§ Task details:
In the entries below, find the line with "brown line: rotated 26 degrees clockwise" and the line with "red diamond: moved". Print those two and everything between them exactly, and nothing else.

§ Given data:
+++++
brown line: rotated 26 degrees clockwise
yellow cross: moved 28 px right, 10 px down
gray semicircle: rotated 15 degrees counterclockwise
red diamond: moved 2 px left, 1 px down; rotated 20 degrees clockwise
+++++
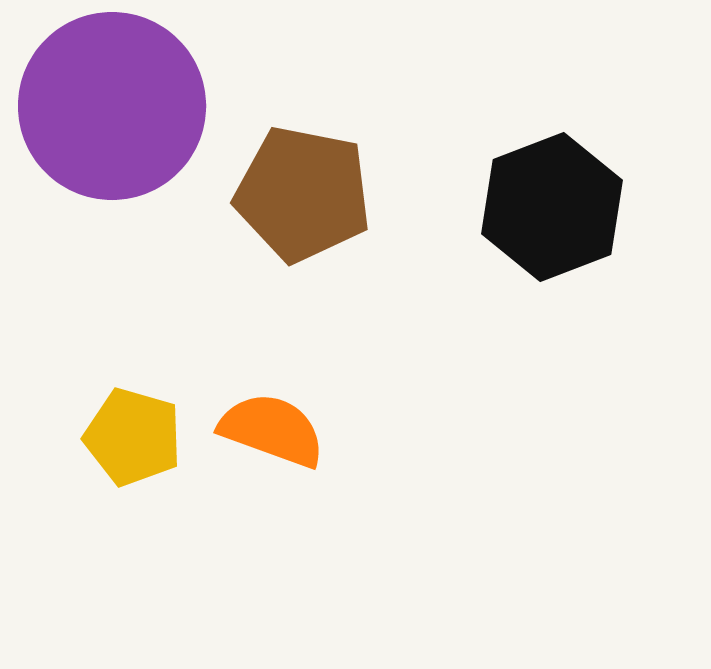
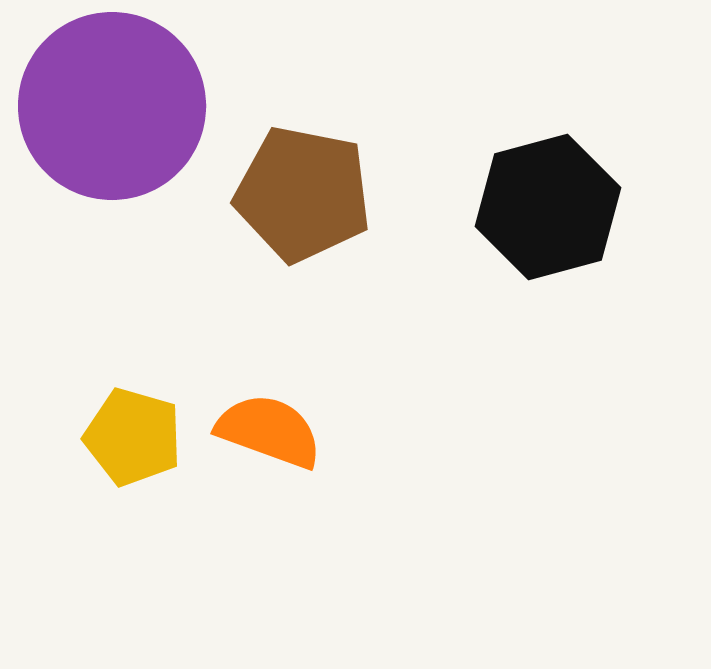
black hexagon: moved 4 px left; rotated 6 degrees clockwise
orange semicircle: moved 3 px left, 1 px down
+++++
§ Answer:
brown line: rotated 26 degrees clockwise
yellow cross: moved 28 px right, 10 px down
gray semicircle: rotated 15 degrees counterclockwise
red diamond: moved 2 px left, 1 px down; rotated 20 degrees clockwise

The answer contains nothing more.